YOUR ASSIGNMENT:
Find all lines below containing the string "down" and return them.

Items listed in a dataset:
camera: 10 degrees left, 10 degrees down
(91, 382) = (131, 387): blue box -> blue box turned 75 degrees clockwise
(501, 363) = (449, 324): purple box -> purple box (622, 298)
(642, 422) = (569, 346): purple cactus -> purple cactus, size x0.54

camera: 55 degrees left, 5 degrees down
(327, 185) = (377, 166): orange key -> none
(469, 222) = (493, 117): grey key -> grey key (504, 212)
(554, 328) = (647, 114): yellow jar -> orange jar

* * *

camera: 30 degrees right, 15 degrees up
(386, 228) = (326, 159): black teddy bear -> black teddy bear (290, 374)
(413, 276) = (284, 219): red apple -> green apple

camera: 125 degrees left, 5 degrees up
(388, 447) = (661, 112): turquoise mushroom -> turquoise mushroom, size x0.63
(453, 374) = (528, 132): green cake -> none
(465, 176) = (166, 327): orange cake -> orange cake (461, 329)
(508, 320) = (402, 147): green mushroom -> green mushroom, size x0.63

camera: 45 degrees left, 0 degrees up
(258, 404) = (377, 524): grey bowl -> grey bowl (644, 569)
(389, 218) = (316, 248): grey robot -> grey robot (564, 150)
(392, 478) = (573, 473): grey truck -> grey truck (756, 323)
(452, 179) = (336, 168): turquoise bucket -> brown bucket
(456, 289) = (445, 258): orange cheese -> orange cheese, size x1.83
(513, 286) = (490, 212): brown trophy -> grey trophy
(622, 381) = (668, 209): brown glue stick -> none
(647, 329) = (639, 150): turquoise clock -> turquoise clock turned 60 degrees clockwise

EXERCISE ANSWER:
camera: 10 degrees left, 10 degrees down
camera: 55 degrees left, 5 degrees down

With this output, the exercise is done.